Saved entries:

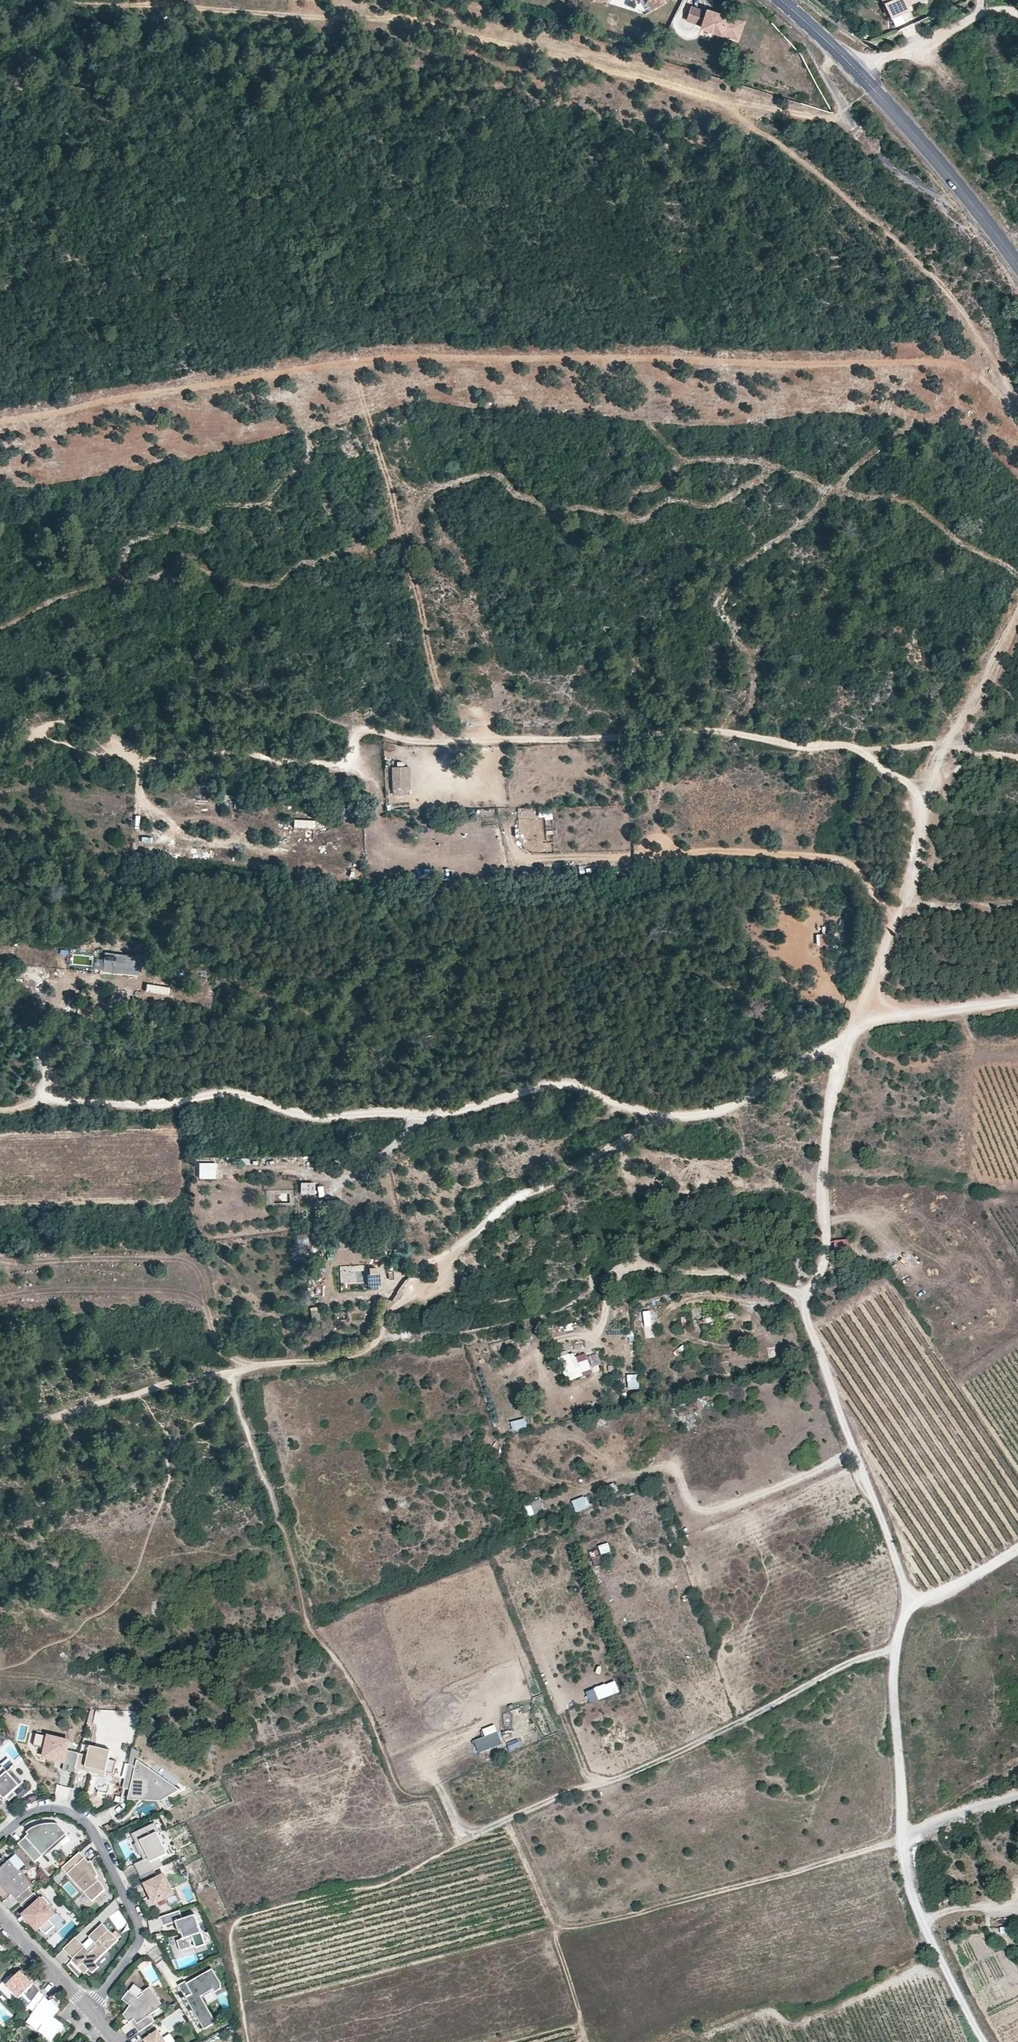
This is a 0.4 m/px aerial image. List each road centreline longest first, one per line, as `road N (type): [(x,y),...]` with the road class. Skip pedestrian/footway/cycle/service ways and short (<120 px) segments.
road 1 (track): [(1017,617),(932,771),(910,888),(847,1038),(820,1194),(823,1272),(802,1296),(913,1606)]
road 2 (track): [(230,1375),(255,1469),(289,1525),(314,1631),(384,1733),(397,1776),(446,1801),(472,1838),(623,1778),(869,1654),(895,1650)]
road 3 (track): [(230,1375),(366,1353),(437,1261),(525,1195),(660,1115),(733,1107),(883,1018),(1017,1000)]
road 4 (track): [(349,361),(934,362),(992,385),(1017,414)]
road 5 (track): [(50,1099),(173,1104),(232,1089),(313,1116),(450,1110),(557,1083),(660,1115)]
road 6 (track): [(1017,1550),(913,1606),(895,1650),(906,1866),(941,1964),(984,2041)]
road 7 (track): [(551,1926),(601,1922),(822,1864),(1017,1800)]
road 8 (track): [(379,1338),(493,1329),(568,1310),(636,1266),(756,1279),(802,1296)]
road 9 (tertiary): [(1017,266),(856,69),(780,0)]
road 10 (track): [(0,422),(349,361)]
road 11 (residential): [(0,1836),(41,1808),(74,1813),(95,1831),(141,1935),(90,2009)]
road 12 (track): [(0,1425),(230,1375)]
road 13 (track): [(979,0),(856,69)]
road 14 (residential): [(0,1914),(90,2009)]

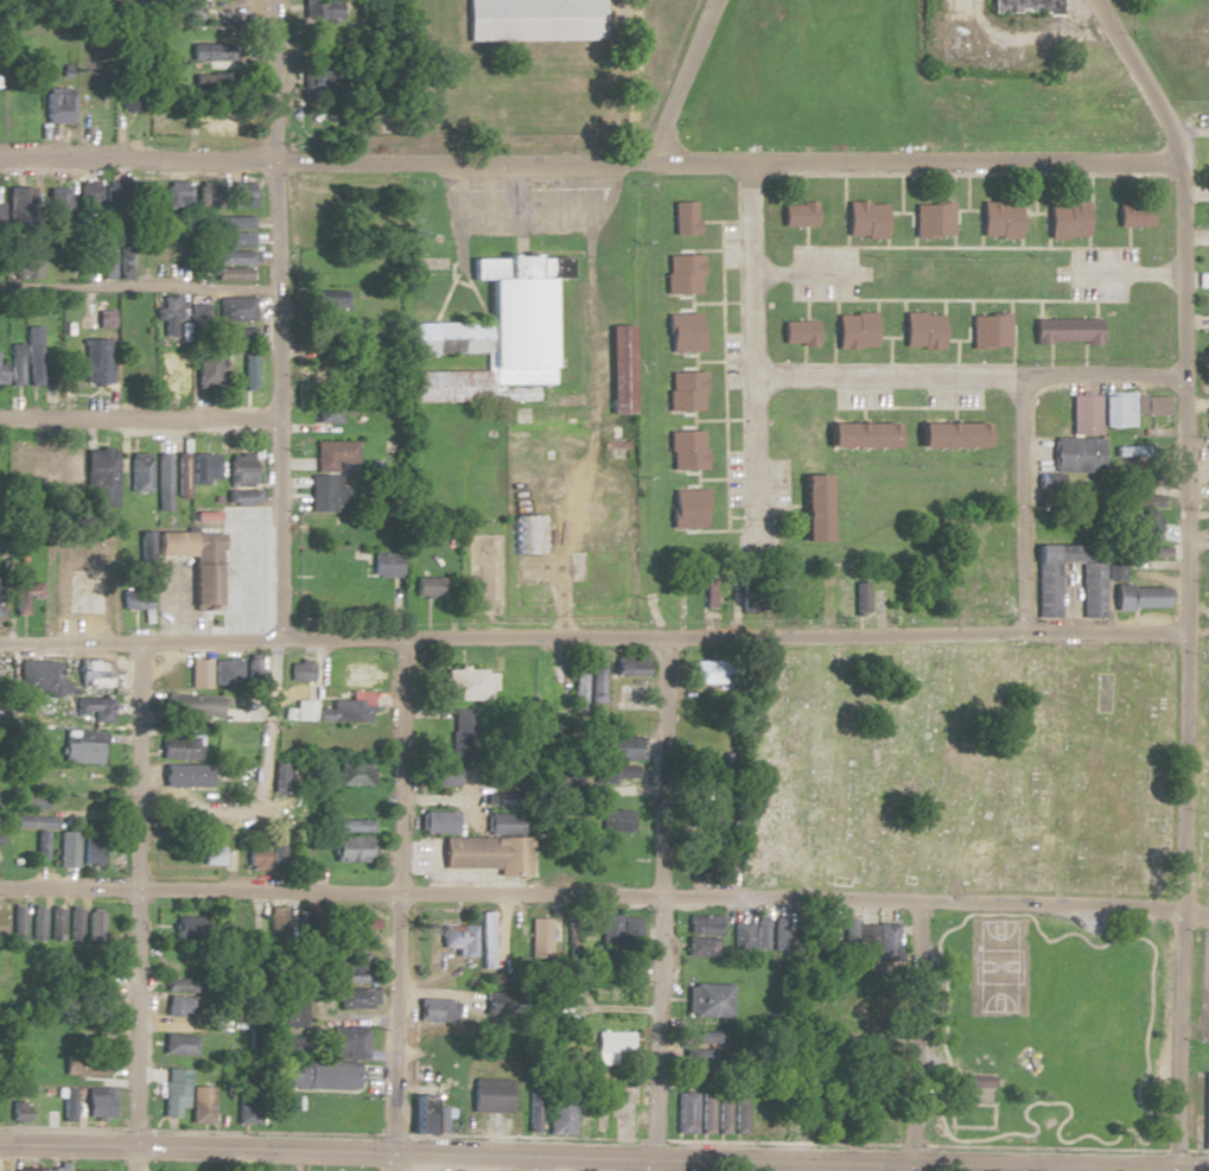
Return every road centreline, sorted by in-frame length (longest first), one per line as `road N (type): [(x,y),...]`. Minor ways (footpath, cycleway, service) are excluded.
road 1 (residential): [(1208,914),(649,896),(0,889)]
road 2 (residential): [(1208,1169),(0,1146)]
road 3 (residential): [(0,638),(1181,630)]
road 4 (residential): [(0,161),(1178,166)]
road 5 (residential): [(254,797),(273,638),(268,0)]
road 6 (residential): [(1181,630),(1178,166),(1105,0)]
road 7 (residential): [(1176,1170),(1181,630)]
road 8 (residential): [(644,1170),(653,637)]
road 9 (residential): [(391,1170),(405,638)]
road 10 (residential): [(131,1170),(144,638)]
road 11 (residential): [(750,376),(1181,380)]
road 12 (residential): [(747,164),(751,548)]
road 13 (residential): [(0,420),(272,418)]
road 14 (residential): [(916,902),(909,1170)]
road 15 (residential): [(1019,632),(1019,378)]
road 16 (residential): [(648,164),(714,0)]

Your objective: Give back, word for word, the lines from the one with "Return every road" through the last line of the entries, both included, and no other line.

Answer space:
Return every road centreline, sorted by in-frame length (longest first), one per line as `road N (type): [(x,y),...]`. Minor ways (footpath, cycleway, service) are excluded.
road 1 (residential): [(1208,914),(649,896),(0,889)]
road 2 (residential): [(1208,1169),(0,1146)]
road 3 (residential): [(0,638),(1181,630)]
road 4 (residential): [(0,161),(1178,166)]
road 5 (residential): [(254,797),(273,638),(268,0)]
road 6 (residential): [(1181,630),(1178,166),(1105,0)]
road 7 (residential): [(1176,1170),(1181,630)]
road 8 (residential): [(644,1170),(653,637)]
road 9 (residential): [(391,1170),(405,638)]
road 10 (residential): [(131,1170),(144,638)]
road 11 (residential): [(750,376),(1181,380)]
road 12 (residential): [(747,164),(751,548)]
road 13 (residential): [(0,420),(272,418)]
road 14 (residential): [(916,902),(909,1170)]
road 15 (residential): [(1019,632),(1019,378)]
road 16 (residential): [(648,164),(714,0)]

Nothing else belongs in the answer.